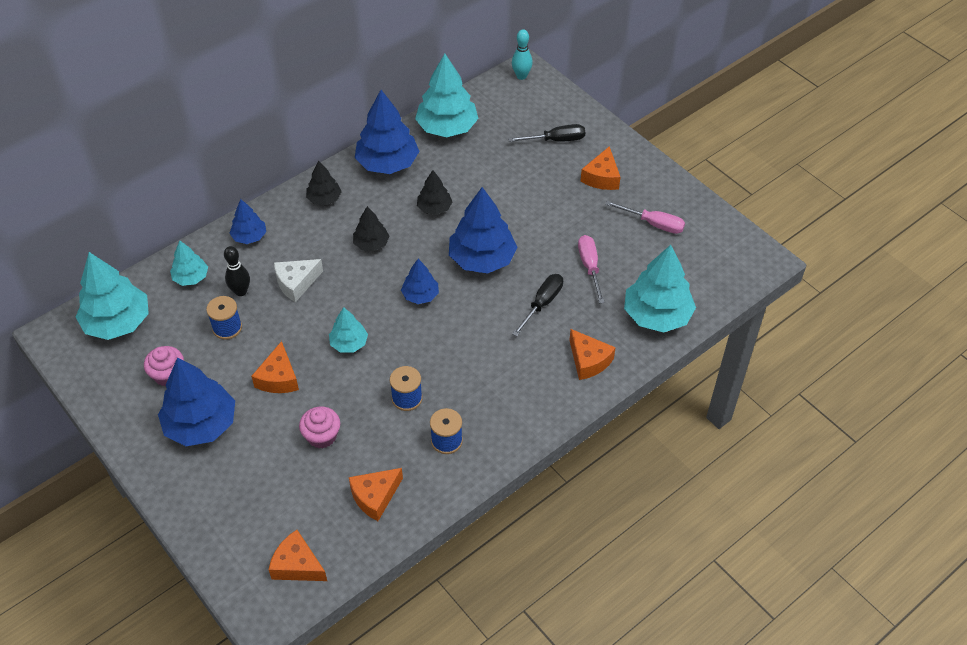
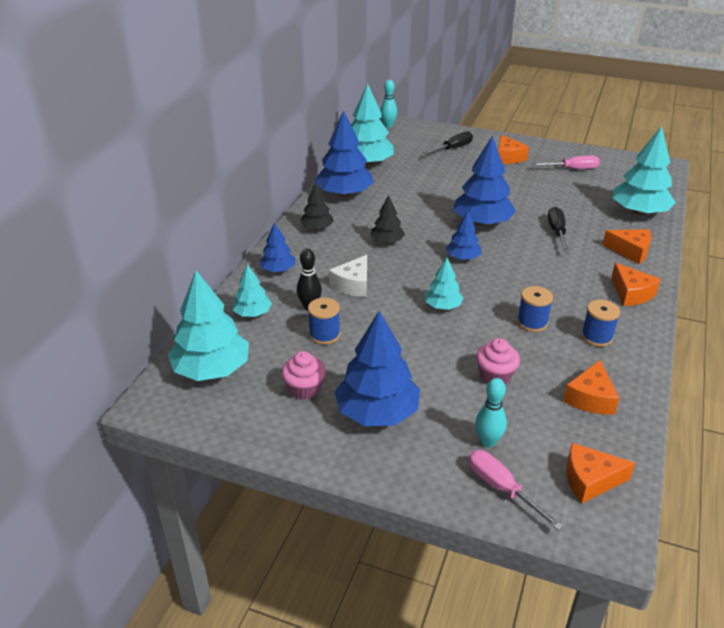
camera: 30 degrees left, 15 degrees down
(256, 493) = (488, 441): none -> turquoise bowling pin
(279, 378) = (410, 351): orange cheese -> orange cheese (631, 293)
(434, 208) = (411, 207): black tree -> none
(589, 267) = (562, 203): pink screwdriver -> pink screwdriver (501, 488)

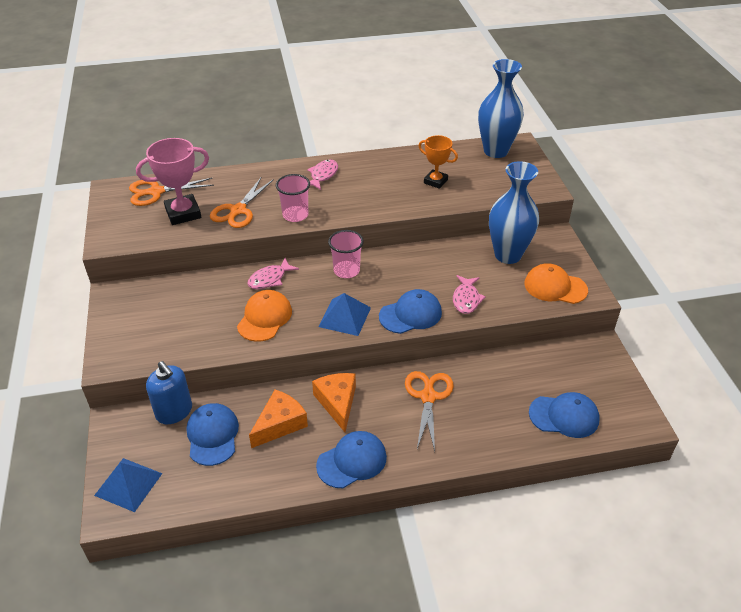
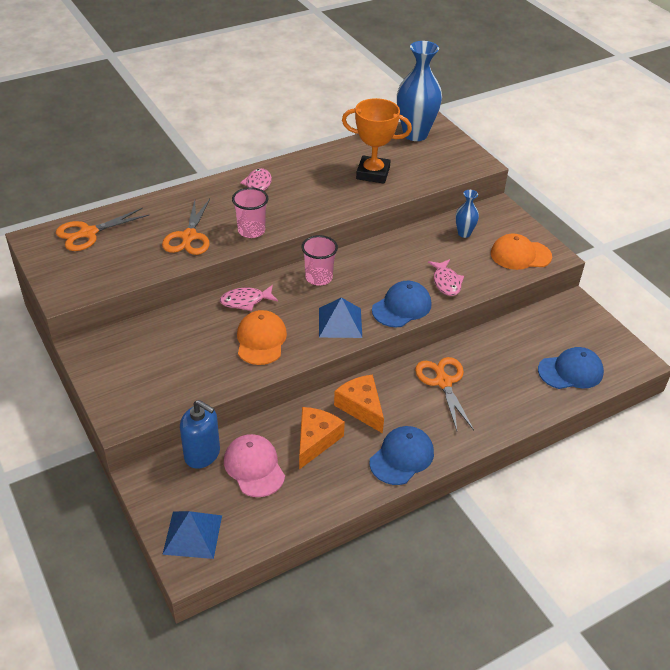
camera: 20 degrees left, 0 degrees up
(183, 213) = (131, 250): pink trophy -> none
(212, 435) = (254, 467): blue cap -> pink cap
(270, 279) = (245, 301): pink fish -> pink fish turned 45 degrees clockwise
(435, 181) = (373, 173): orange trophy -> orange trophy, size x1.56
(507, 255) = (464, 233): blue vase -> blue vase, size x0.48

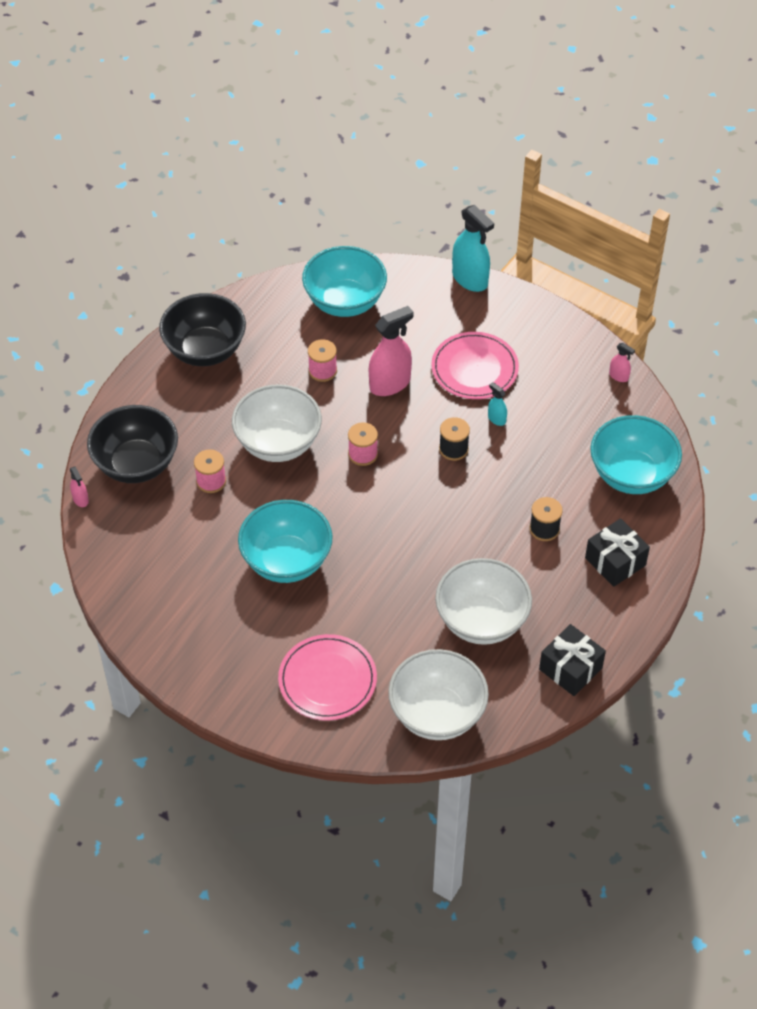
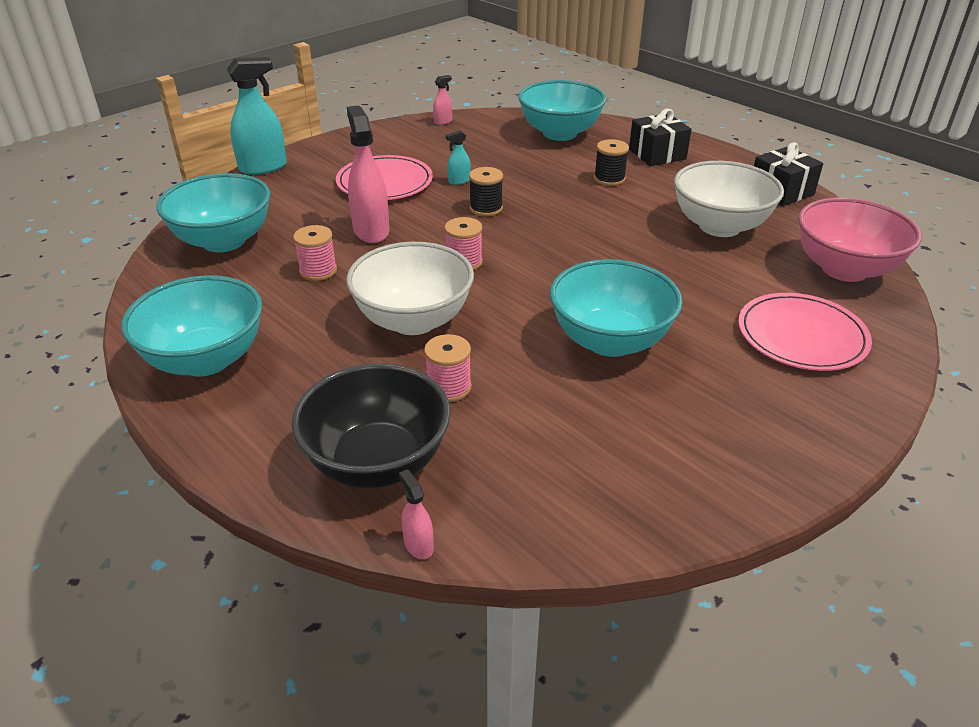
camera: 75 degrees left, 15 degrees down
(80, 499) = (418, 545): pink spray bottle -> pink spray bottle turned 105 degrees counterclockwise
(205, 350) = (206, 359): black bowl -> turquoise bowl
(437, 714) = (844, 269): white bowl -> pink bowl

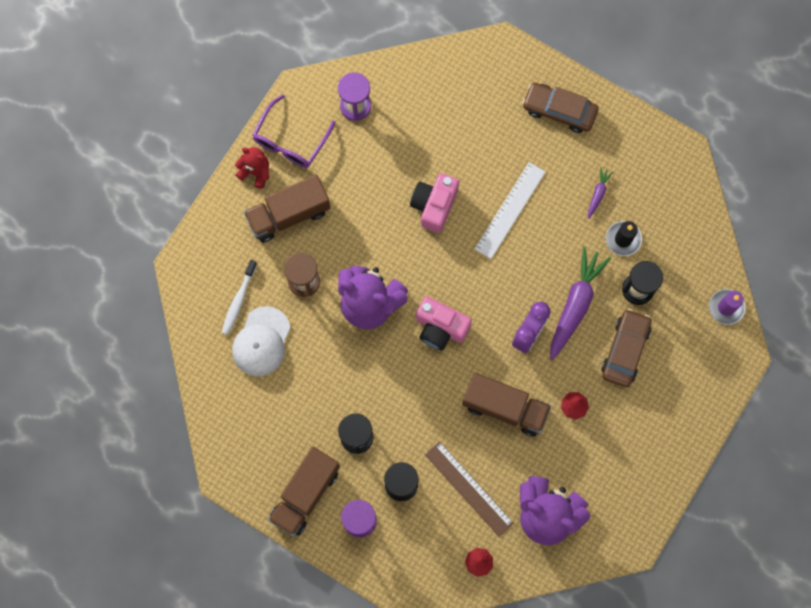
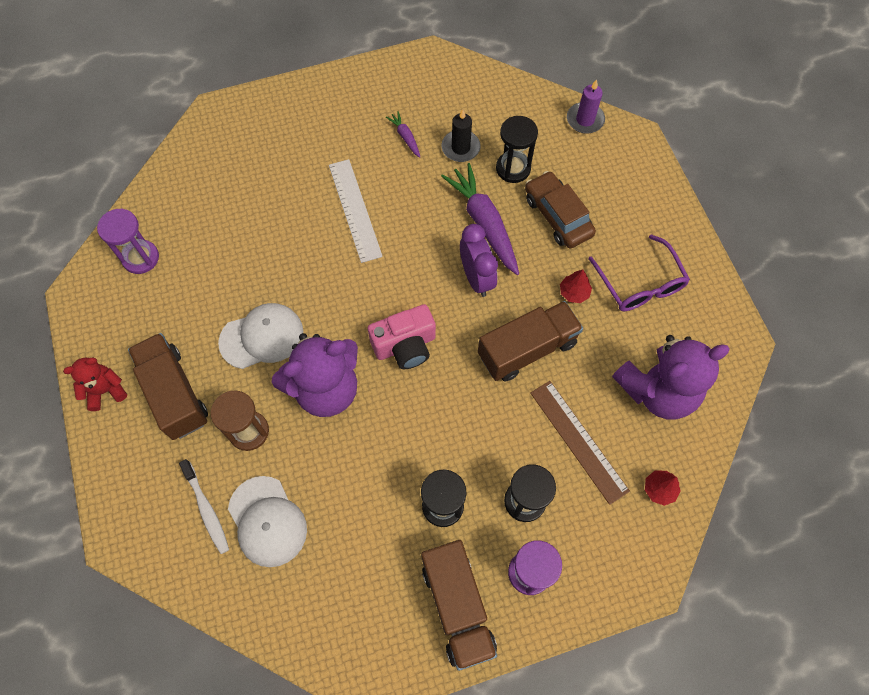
camera: 50 degrees left, 10 degrees down
(288, 214) = (174, 393): brown truck -> brown truck turned 135 degrees clockwise
(290, 140) = (111, 336): purple glasses -> purple glasses (640, 283)
(369, 233) = (262, 337): none -> white cap
(434, 205) = (291, 264): pink camera -> none
(469, 488) = (578, 440): brown ruler -> brown ruler turned 60 degrees clockwise
(559, 110) = (309, 112): brown car -> none

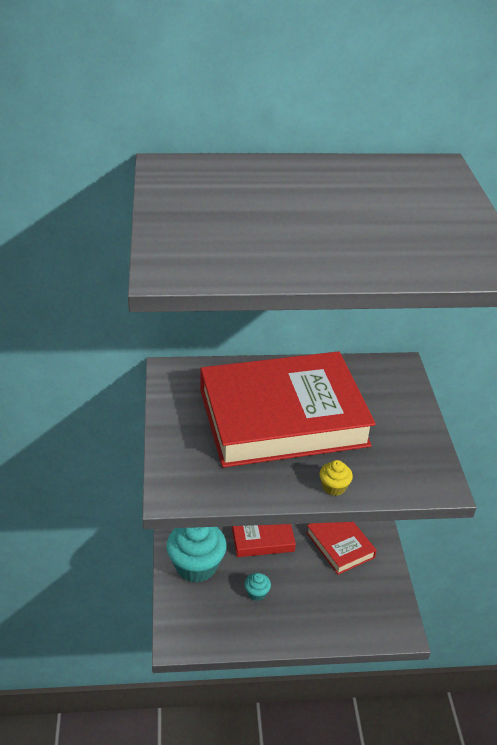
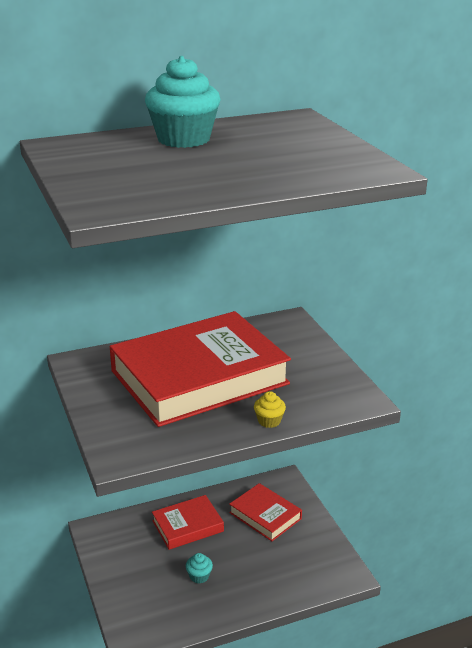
camera: 15 degrees left, 10 degrees down
(196, 565) = (130, 567): turquoise cupcake -> turquoise cupcake (184, 139)

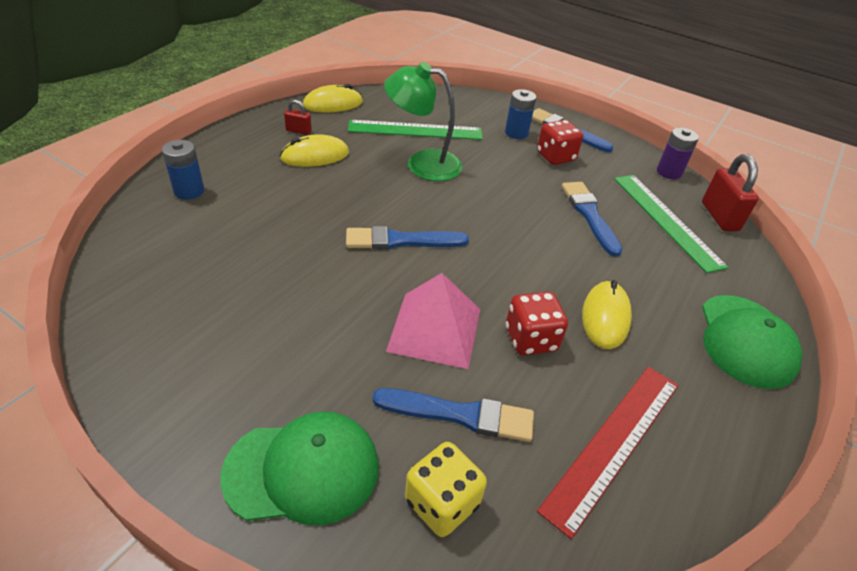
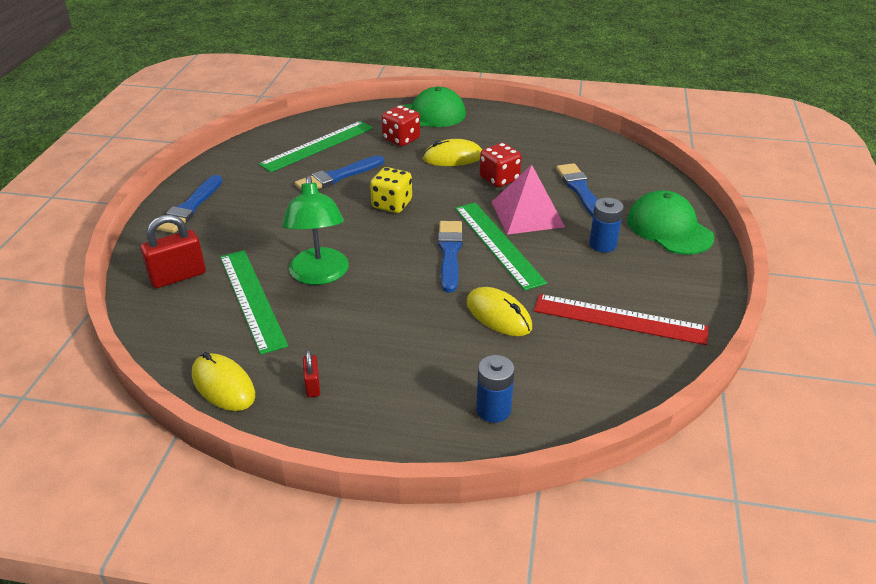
camera: 110 degrees left, 5 degrees down
(315, 156) = (358, 350): yellow mouse -> yellow mouse (498, 315)
(392, 280) = (498, 244): none -> green ruler
(401, 241) = (450, 253): blue brush -> blue brush turned 150 degrees counterclockwise
(441, 503) = (635, 184): yellow dice -> yellow dice (392, 204)
(516, 133) = (215, 234): blue battery -> blue battery (602, 244)
(555, 157) = (251, 205): red dice -> red dice (401, 139)
(613, 442) = (547, 145): red ruler -> red ruler (620, 319)
(669, 172) = (239, 149): purple battery -> none
(719, 216) = (295, 126): red padlock -> red padlock (178, 276)

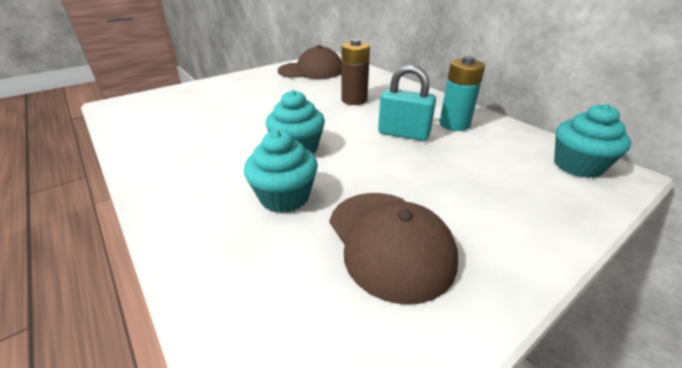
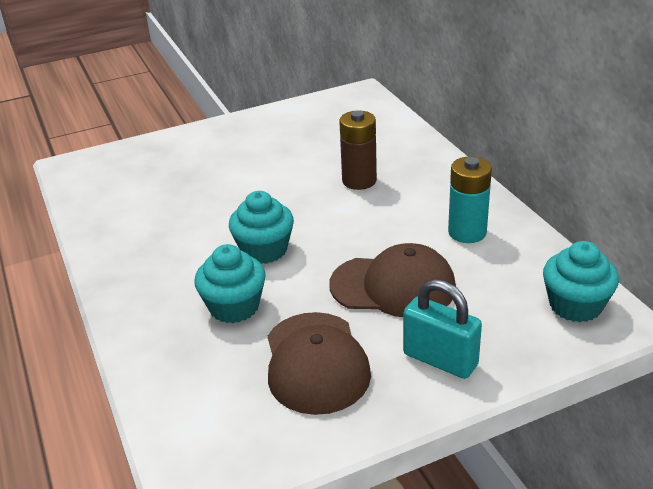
camera: 15 degrees right, 0 degrees up
(311, 71) = (323, 120): brown cap -> brown cap (393, 286)
(403, 134) = (395, 241): turquoise padlock -> turquoise padlock (440, 359)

# [Assignment]
Write out each entry exactly; any pictures stay out of the copy.

# [Result of this task]
camera: 30 degrees left, 15 degrees down
(256, 493) = (488, 441): none -> turquoise bowling pin
(279, 378) = (410, 351): orange cheese -> orange cheese (631, 293)
(434, 208) = (411, 207): black tree -> none
(589, 267) = (562, 203): pink screwdriver -> pink screwdriver (501, 488)

camera: 20 degrees left, 0 degrees up
(183, 213) = (131, 250): pink trophy -> none
(212, 435) = (254, 467): blue cap -> pink cap
(270, 279) = (245, 301): pink fish -> pink fish turned 45 degrees clockwise
(435, 181) = (373, 173): orange trophy -> orange trophy, size x1.56
(507, 255) = (464, 233): blue vase -> blue vase, size x0.48

camera: 75 degrees left, 15 degrees down
(80, 499) = (418, 545): pink spray bottle -> pink spray bottle turned 105 degrees counterclockwise
(205, 350) = (206, 359): black bowl -> turquoise bowl
(437, 714) = (844, 269): white bowl -> pink bowl

camera: 50 degrees left, 10 degrees down
(288, 214) = (174, 393): brown truck -> brown truck turned 135 degrees clockwise
(290, 140) = (111, 336): purple glasses -> purple glasses (640, 283)
(369, 233) = (262, 337): none -> white cap
(434, 205) = (291, 264): pink camera -> none
(469, 488) = (578, 440): brown ruler -> brown ruler turned 60 degrees clockwise
(559, 110) = (309, 112): brown car -> none

camera: 15 degrees left, 10 degrees down
(196, 565) = (130, 567): turquoise cupcake -> turquoise cupcake (184, 139)

camera: 110 degrees left, 5 degrees down
(315, 156) = (358, 350): yellow mouse -> yellow mouse (498, 315)
(392, 280) = (498, 244): none -> green ruler
(401, 241) = (450, 253): blue brush -> blue brush turned 150 degrees counterclockwise
(441, 503) = (635, 184): yellow dice -> yellow dice (392, 204)
(516, 133) = (215, 234): blue battery -> blue battery (602, 244)
(555, 157) = (251, 205): red dice -> red dice (401, 139)
(613, 442) = (547, 145): red ruler -> red ruler (620, 319)
(669, 172) = (239, 149): purple battery -> none
(719, 216) = (295, 126): red padlock -> red padlock (178, 276)

camera: 15 degrees right, 0 degrees up
(311, 71) = (323, 120): brown cap -> brown cap (393, 286)
(403, 134) = (395, 241): turquoise padlock -> turquoise padlock (440, 359)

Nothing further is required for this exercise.